** PROVIDED RECORDS follows **

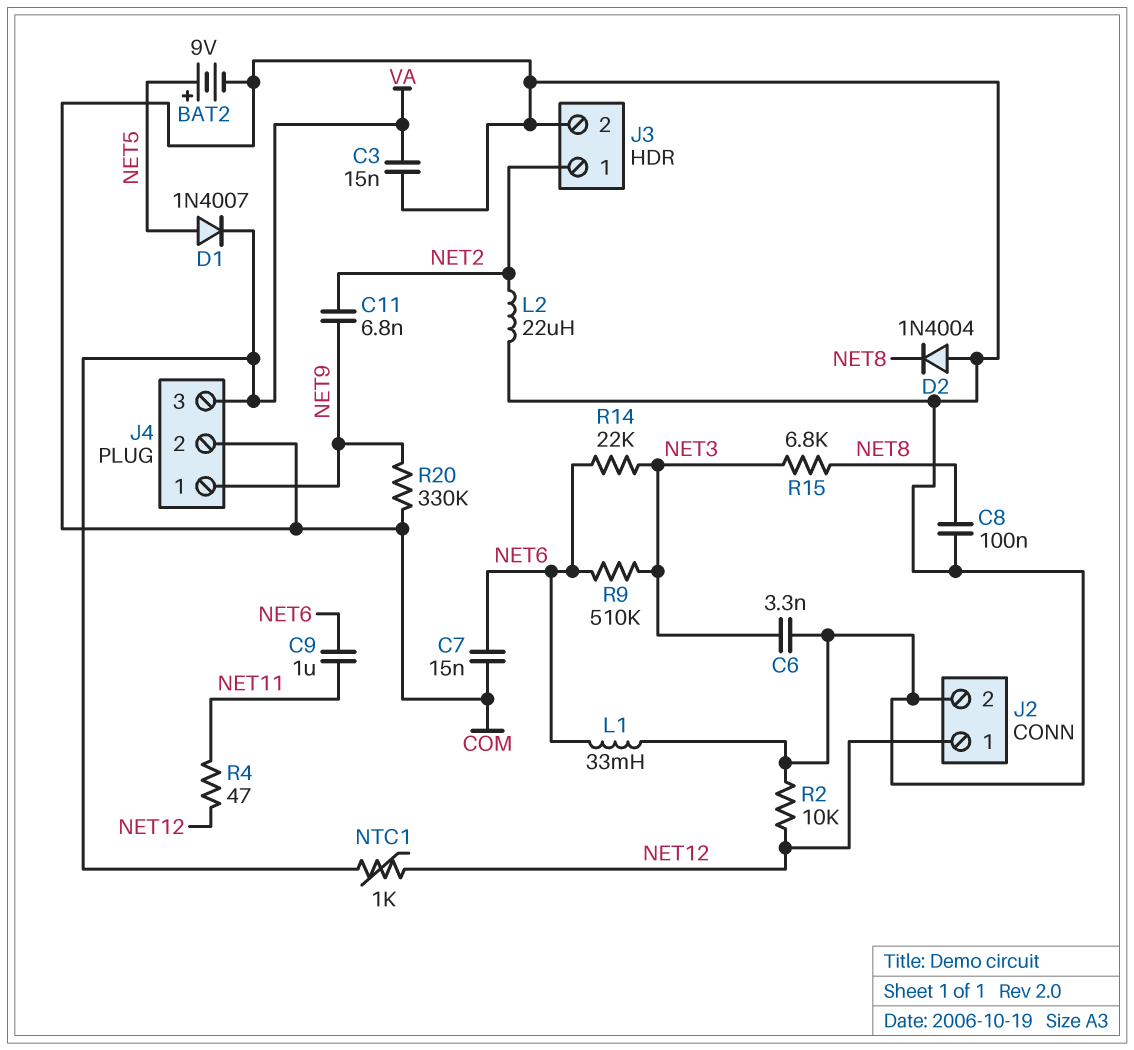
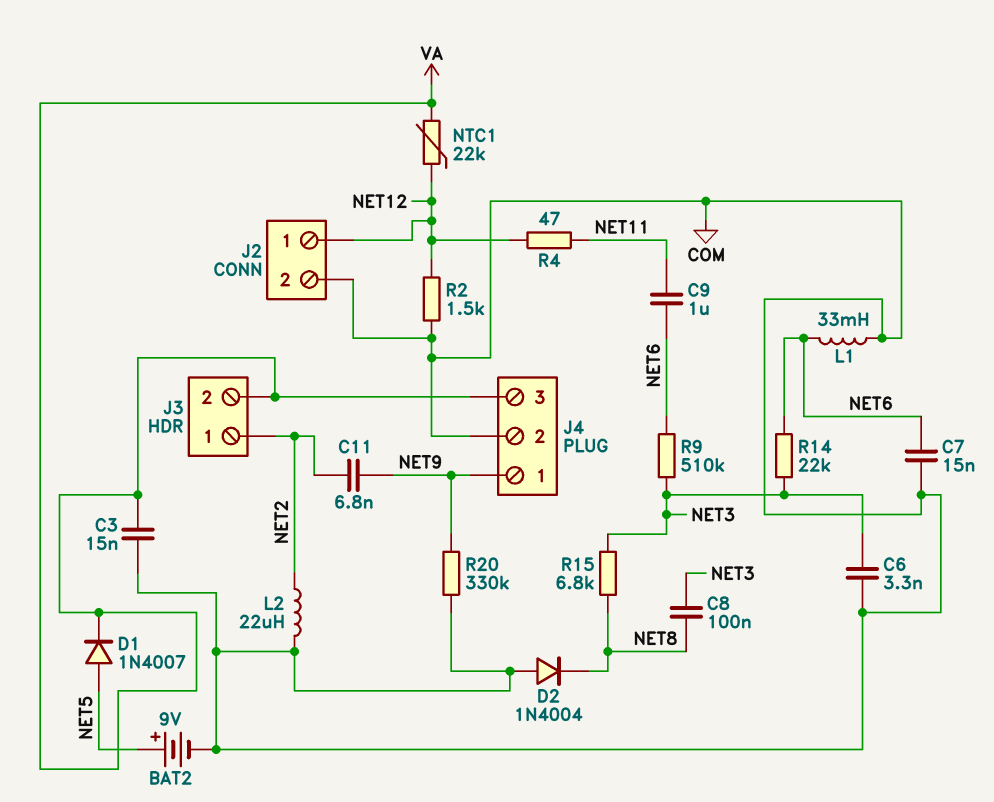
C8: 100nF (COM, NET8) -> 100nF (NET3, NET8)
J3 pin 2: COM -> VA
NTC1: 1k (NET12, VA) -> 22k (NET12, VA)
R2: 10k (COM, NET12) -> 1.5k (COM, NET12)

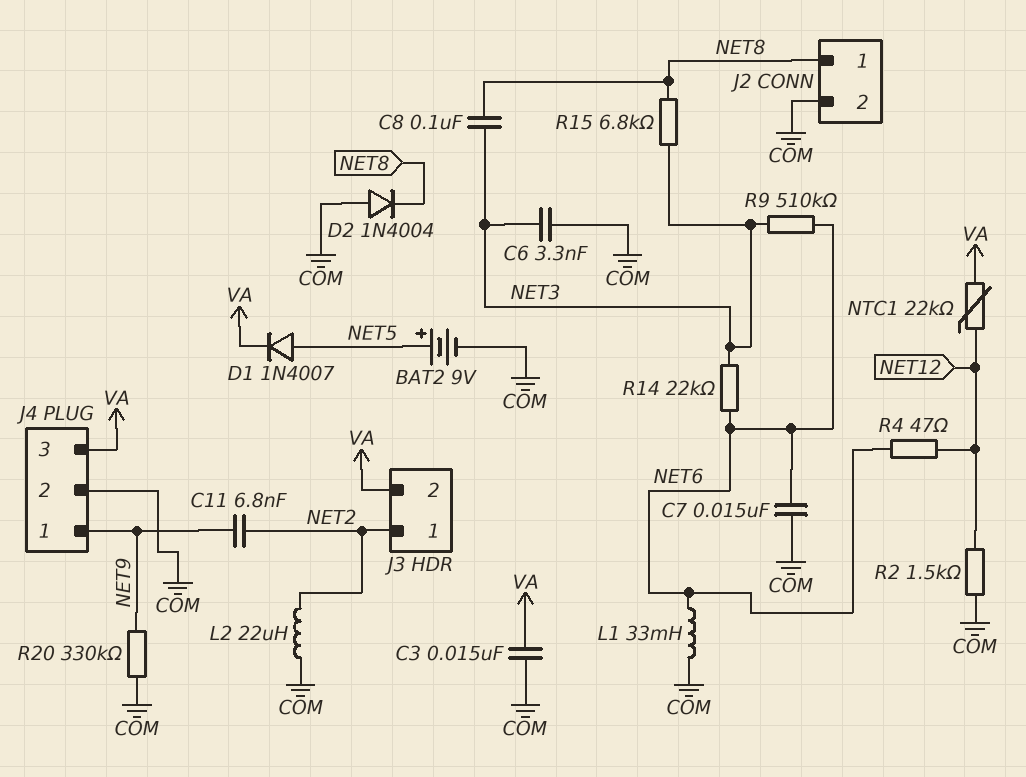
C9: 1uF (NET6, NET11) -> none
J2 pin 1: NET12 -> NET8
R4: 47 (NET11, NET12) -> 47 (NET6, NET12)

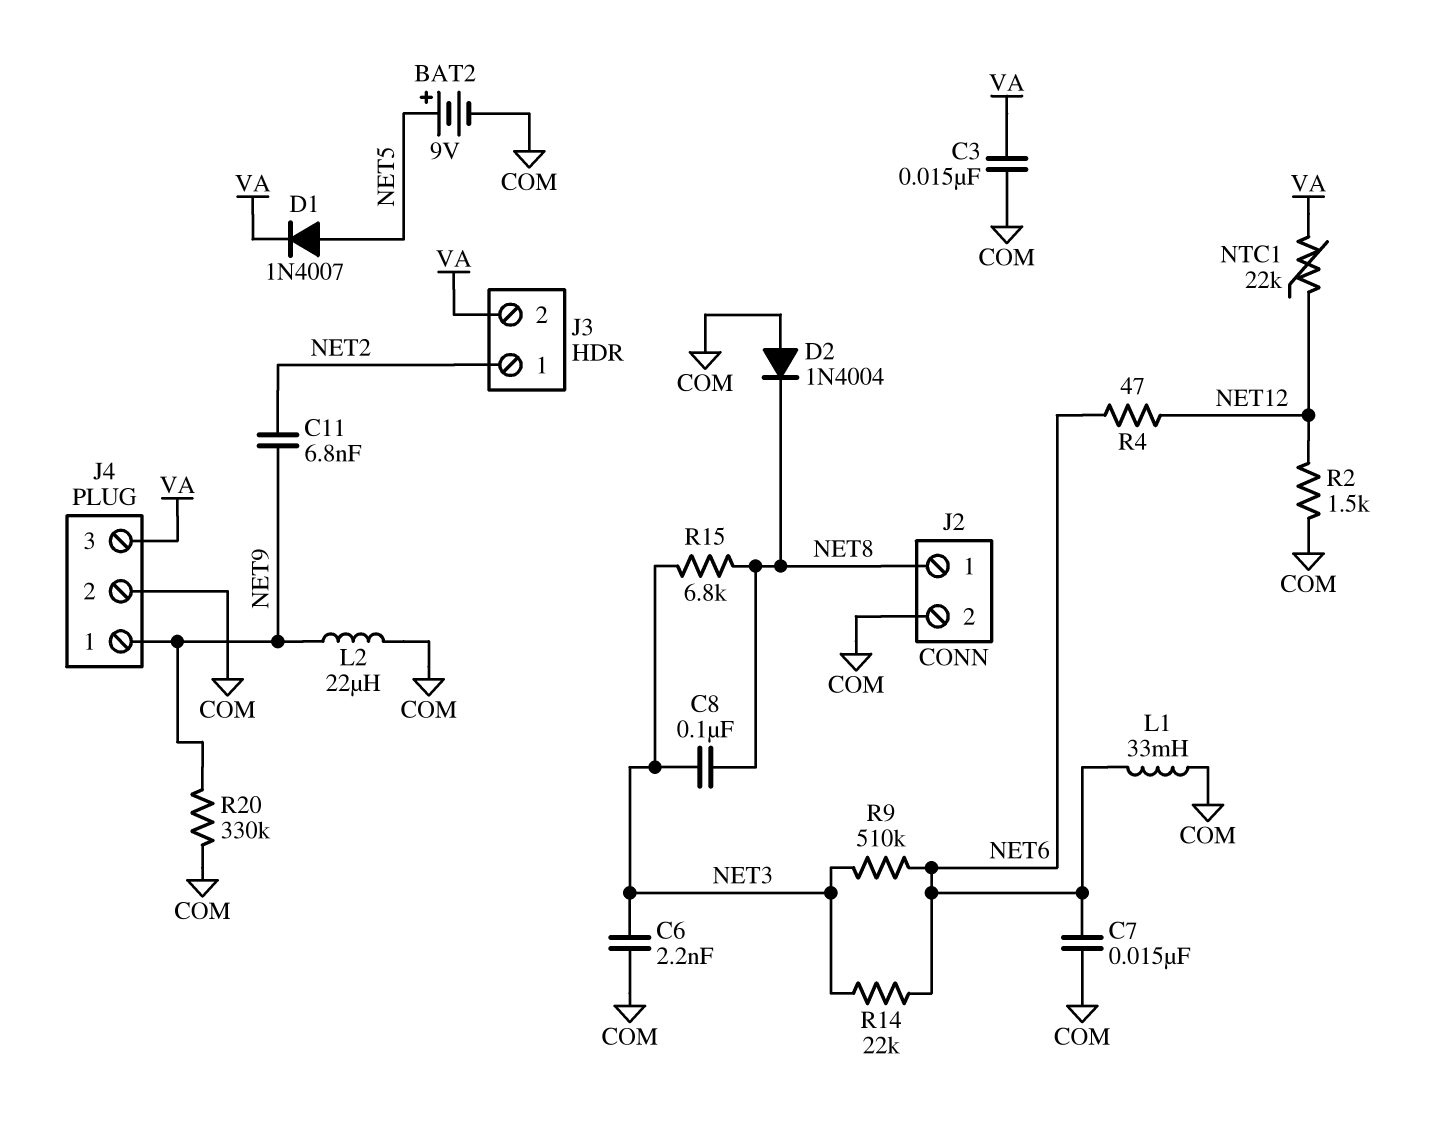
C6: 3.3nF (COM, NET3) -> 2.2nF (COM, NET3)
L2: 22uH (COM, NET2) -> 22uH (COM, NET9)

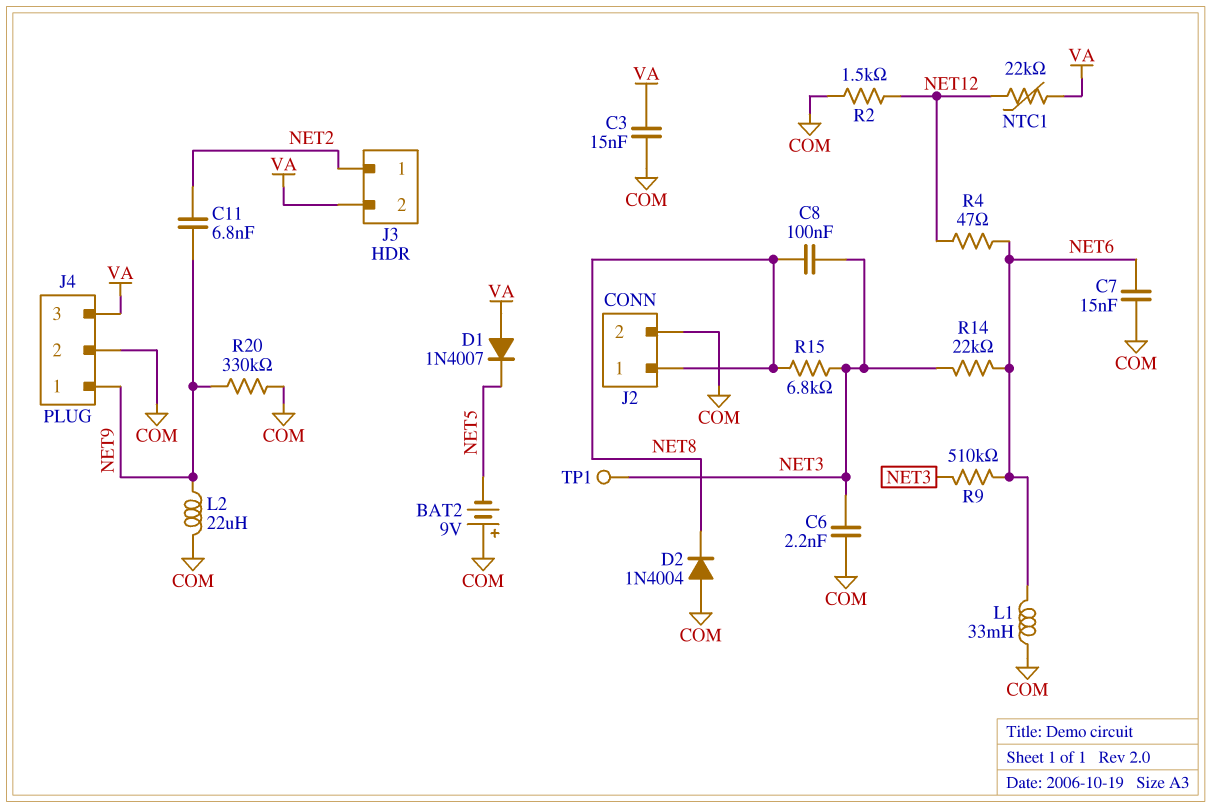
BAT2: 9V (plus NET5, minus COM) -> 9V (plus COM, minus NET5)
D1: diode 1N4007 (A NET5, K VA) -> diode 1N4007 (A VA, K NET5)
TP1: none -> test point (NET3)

** End of PROVIDED RECORDS **

WORK INSTRUCTION =>
Return all records exactly as they stand above, except for pictures.

EXERCISE ANSWER =>
C8: 100nF (COM, NET8) -> 100nF (NET3, NET8)
J3 pin 2: COM -> VA
NTC1: 1k (NET12, VA) -> 22k (NET12, VA)
R2: 10k (COM, NET12) -> 1.5k (COM, NET12)

C9: 1uF (NET6, NET11) -> none
J2 pin 1: NET12 -> NET8
R4: 47 (NET11, NET12) -> 47 (NET6, NET12)

C6: 3.3nF (COM, NET3) -> 2.2nF (COM, NET3)
L2: 22uH (COM, NET2) -> 22uH (COM, NET9)

BAT2: 9V (plus NET5, minus COM) -> 9V (plus COM, minus NET5)
D1: diode 1N4007 (A NET5, K VA) -> diode 1N4007 (A VA, K NET5)
TP1: none -> test point (NET3)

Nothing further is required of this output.